> **TASK BRIEF**
Pictures stay out; print the rest of the listing below exactly as it stands.

> **GIVEN RECORDS**
-----
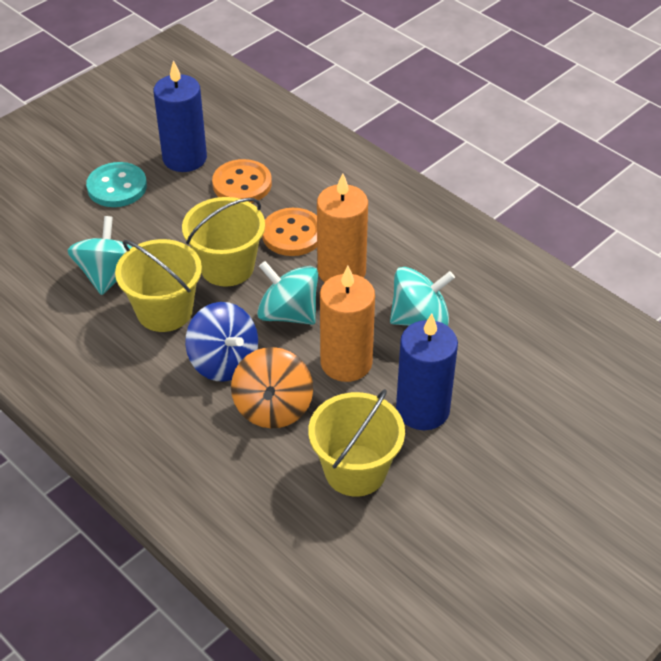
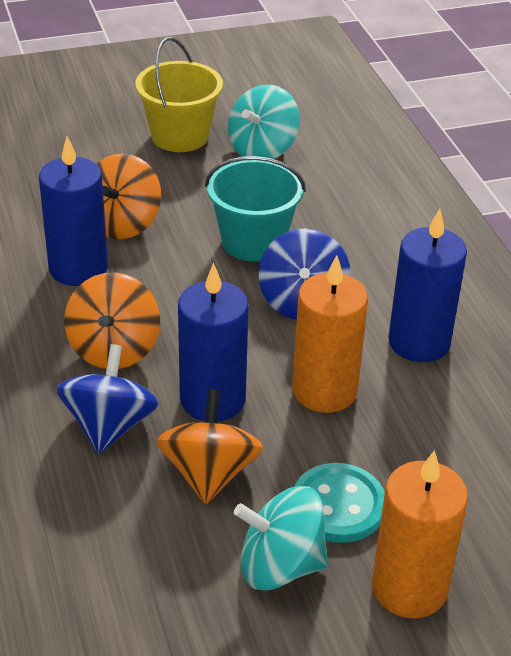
blue candle: 2 -> 3
blue spinning top: 1 -> 2
orange button: 2 -> 0
orange spinning top: 1 -> 3
turquoise bucket: 0 -> 1
turquoise spinning top: 3 -> 2
yellow bucket: 3 -> 1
-----
> **RESPONSE**
blue candle: 2 -> 3
blue spinning top: 1 -> 2
orange button: 2 -> 0
orange spinning top: 1 -> 3
turquoise bucket: 0 -> 1
turquoise spinning top: 3 -> 2
yellow bucket: 3 -> 1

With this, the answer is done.